**Action item:** Pull every line containing "none" from the listing below.

--- START ---

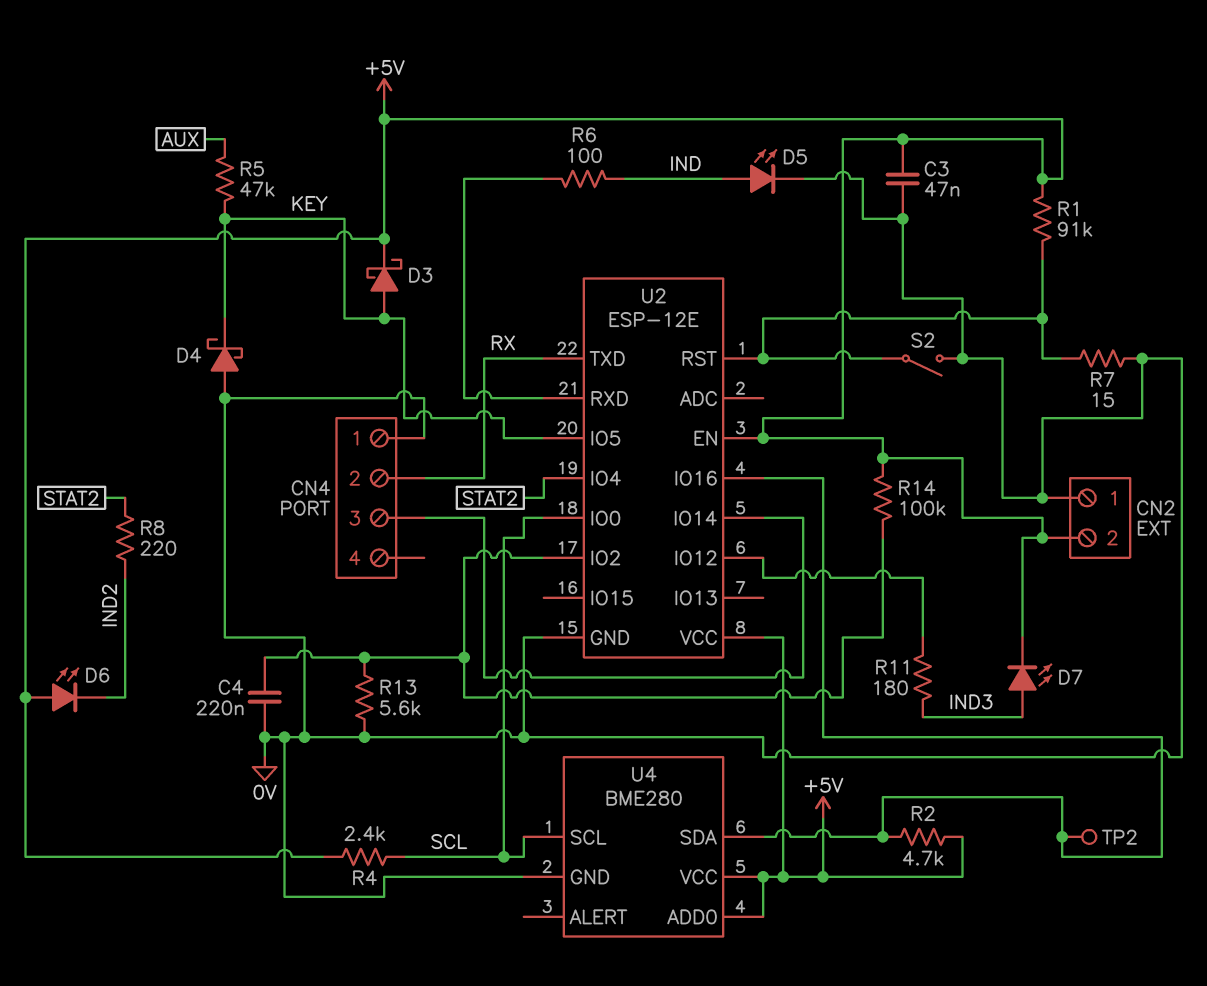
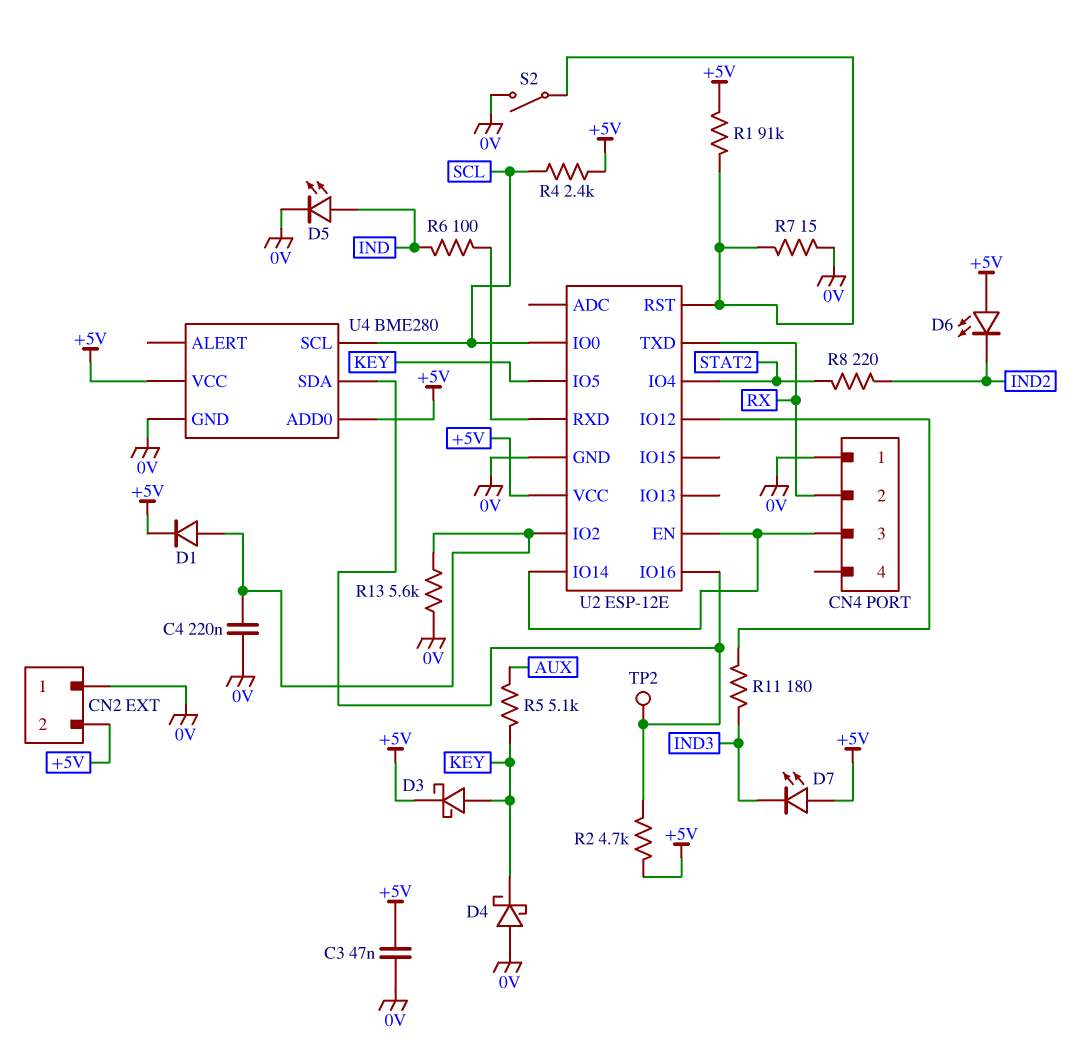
D1: none -> diode (A U2/IO2, K +5V)
D7: LED (A IND3, K +5V) -> LED (A +5V, K IND3)
R5: 47k (AUX, KEY) -> 5.1k (AUX, KEY)
R14: 100k (+5V, U2/IO2) -> none
U2 pin EN: +5V -> CN4/3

--- END ---

**Final answer:**
D1: none -> diode (A U2/IO2, K +5V)
R14: 100k (+5V, U2/IO2) -> none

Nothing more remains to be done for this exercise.